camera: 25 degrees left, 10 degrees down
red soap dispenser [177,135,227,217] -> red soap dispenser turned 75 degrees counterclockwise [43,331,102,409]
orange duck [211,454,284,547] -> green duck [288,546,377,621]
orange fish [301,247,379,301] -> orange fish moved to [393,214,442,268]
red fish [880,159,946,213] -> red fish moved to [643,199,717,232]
...
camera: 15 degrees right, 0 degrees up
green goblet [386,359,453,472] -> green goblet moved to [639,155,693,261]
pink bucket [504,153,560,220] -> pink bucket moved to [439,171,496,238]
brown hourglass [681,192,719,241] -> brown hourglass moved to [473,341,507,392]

## Exercise instructions
The number of lines above containing the word "orange" is all that should be returned.

## Task answer
2